[Extracted records]
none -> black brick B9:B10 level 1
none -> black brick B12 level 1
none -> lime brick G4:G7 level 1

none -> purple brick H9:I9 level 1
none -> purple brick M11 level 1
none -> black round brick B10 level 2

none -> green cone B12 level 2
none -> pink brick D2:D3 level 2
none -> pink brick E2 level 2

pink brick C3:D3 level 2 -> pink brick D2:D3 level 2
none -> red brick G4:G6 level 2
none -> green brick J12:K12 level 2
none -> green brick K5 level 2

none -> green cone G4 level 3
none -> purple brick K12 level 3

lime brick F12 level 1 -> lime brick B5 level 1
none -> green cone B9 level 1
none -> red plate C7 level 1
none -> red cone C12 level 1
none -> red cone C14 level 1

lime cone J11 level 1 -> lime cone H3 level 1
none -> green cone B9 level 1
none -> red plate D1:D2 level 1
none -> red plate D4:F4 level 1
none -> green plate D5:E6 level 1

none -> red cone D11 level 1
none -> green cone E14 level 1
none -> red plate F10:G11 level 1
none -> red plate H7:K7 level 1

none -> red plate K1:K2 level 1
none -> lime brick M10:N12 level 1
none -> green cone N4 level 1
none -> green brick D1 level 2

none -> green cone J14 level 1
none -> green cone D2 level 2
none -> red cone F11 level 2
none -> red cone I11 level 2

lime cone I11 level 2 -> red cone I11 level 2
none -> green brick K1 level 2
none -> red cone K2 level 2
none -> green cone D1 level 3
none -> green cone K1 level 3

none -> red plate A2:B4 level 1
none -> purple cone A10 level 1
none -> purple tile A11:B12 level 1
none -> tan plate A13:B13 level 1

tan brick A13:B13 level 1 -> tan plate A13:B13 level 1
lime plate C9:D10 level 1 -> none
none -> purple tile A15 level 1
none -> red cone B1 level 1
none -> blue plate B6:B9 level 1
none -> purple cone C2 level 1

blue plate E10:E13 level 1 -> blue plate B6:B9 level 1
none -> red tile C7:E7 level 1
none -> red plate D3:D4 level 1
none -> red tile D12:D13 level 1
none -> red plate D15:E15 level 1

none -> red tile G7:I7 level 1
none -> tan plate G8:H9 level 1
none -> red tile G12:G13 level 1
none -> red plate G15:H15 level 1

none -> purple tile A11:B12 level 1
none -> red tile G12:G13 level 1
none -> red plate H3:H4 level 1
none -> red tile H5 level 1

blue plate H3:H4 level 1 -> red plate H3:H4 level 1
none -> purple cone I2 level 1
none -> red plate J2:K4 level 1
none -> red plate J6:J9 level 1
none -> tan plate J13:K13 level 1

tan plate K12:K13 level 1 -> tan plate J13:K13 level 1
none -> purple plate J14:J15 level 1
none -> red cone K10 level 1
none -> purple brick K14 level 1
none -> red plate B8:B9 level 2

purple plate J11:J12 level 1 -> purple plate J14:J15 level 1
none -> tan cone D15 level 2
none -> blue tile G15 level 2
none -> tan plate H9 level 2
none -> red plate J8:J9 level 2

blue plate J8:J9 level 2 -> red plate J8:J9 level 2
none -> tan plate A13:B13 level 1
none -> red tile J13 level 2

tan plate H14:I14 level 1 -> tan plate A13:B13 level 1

◆ What the task asks:
Quote the data above from the line containing "none -> red tile C7:E7 level 1" to the line containing "none -> purple cone I2 level 1", inclusive, and stop.

◆ Reply:
none -> red tile C7:E7 level 1
none -> red plate D3:D4 level 1
none -> red tile D12:D13 level 1
none -> red plate D15:E15 level 1

none -> red tile G7:I7 level 1
none -> tan plate G8:H9 level 1
none -> red tile G12:G13 level 1
none -> red plate G15:H15 level 1

none -> purple tile A11:B12 level 1
none -> red tile G12:G13 level 1
none -> red plate H3:H4 level 1
none -> red tile H5 level 1

blue plate H3:H4 level 1 -> red plate H3:H4 level 1
none -> purple cone I2 level 1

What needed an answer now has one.